With the line that contains "wałek do ciasta (turkusowy) 366" as the final line, return every line from the start of the data below exactly.

● **GIVEN DATA**
········

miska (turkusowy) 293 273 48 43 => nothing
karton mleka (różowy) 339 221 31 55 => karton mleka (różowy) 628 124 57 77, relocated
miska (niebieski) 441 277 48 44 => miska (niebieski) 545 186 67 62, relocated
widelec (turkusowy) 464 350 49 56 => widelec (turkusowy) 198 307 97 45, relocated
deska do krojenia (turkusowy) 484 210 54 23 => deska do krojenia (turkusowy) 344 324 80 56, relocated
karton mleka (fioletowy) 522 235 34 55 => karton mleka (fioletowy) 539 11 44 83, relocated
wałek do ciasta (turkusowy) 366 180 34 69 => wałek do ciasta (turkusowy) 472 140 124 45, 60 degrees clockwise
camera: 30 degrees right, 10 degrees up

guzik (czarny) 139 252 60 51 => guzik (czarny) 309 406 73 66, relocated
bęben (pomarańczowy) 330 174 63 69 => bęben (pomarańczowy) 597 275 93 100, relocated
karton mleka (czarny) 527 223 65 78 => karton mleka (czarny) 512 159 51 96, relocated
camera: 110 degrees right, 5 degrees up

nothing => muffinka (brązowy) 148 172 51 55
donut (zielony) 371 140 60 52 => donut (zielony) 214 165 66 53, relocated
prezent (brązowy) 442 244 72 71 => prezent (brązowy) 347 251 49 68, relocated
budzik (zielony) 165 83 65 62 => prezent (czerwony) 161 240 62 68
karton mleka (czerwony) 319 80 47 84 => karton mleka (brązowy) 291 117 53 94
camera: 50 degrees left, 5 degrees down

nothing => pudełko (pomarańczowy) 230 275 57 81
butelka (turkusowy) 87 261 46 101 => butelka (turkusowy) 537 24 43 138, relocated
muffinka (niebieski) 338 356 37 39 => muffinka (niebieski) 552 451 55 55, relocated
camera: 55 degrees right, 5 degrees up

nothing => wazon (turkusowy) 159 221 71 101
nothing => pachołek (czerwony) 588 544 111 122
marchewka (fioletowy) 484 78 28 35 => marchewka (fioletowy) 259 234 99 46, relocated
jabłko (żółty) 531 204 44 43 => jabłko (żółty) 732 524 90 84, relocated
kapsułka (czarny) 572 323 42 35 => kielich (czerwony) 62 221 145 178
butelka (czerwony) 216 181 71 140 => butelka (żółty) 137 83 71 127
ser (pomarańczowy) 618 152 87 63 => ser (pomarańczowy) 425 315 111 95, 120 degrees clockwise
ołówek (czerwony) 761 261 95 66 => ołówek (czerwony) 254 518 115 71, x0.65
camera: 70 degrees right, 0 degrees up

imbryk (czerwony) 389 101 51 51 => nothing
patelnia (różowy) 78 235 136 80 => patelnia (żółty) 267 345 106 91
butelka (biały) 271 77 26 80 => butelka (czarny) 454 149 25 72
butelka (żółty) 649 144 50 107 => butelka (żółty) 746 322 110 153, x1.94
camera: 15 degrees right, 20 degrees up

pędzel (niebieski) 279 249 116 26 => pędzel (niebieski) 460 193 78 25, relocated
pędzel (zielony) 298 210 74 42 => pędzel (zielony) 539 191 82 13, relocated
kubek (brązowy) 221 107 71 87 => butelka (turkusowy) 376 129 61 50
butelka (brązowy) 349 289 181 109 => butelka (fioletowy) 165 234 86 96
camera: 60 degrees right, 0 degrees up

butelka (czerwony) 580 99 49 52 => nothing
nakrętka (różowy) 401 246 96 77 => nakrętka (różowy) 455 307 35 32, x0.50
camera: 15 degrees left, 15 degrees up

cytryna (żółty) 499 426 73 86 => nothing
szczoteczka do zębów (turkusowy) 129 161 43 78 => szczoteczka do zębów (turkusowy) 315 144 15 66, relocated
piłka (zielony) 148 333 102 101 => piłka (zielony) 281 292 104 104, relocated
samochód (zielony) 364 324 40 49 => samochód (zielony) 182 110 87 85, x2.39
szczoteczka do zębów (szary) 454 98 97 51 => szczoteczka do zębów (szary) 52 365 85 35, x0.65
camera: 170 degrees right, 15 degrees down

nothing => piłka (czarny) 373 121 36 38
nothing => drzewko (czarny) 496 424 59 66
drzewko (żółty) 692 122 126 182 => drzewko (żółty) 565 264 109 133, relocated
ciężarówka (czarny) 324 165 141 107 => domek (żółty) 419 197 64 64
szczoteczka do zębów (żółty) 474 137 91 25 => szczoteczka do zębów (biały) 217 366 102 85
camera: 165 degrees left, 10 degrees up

········

● **ANSWER AREA**
miska (turkusowy) 293 273 48 43 => nothing
karton mleka (różowy) 339 221 31 55 => karton mleka (różowy) 628 124 57 77, relocated
miska (niebieski) 441 277 48 44 => miska (niebieski) 545 186 67 62, relocated
widelec (turkusowy) 464 350 49 56 => widelec (turkusowy) 198 307 97 45, relocated
deska do krojenia (turkusowy) 484 210 54 23 => deska do krojenia (turkusowy) 344 324 80 56, relocated
karton mleka (fioletowy) 522 235 34 55 => karton mleka (fioletowy) 539 11 44 83, relocated
wałek do ciasta (turkusowy) 366 180 34 69 => wałek do ciasta (turkusowy) 472 140 124 45, 60 degrees clockwise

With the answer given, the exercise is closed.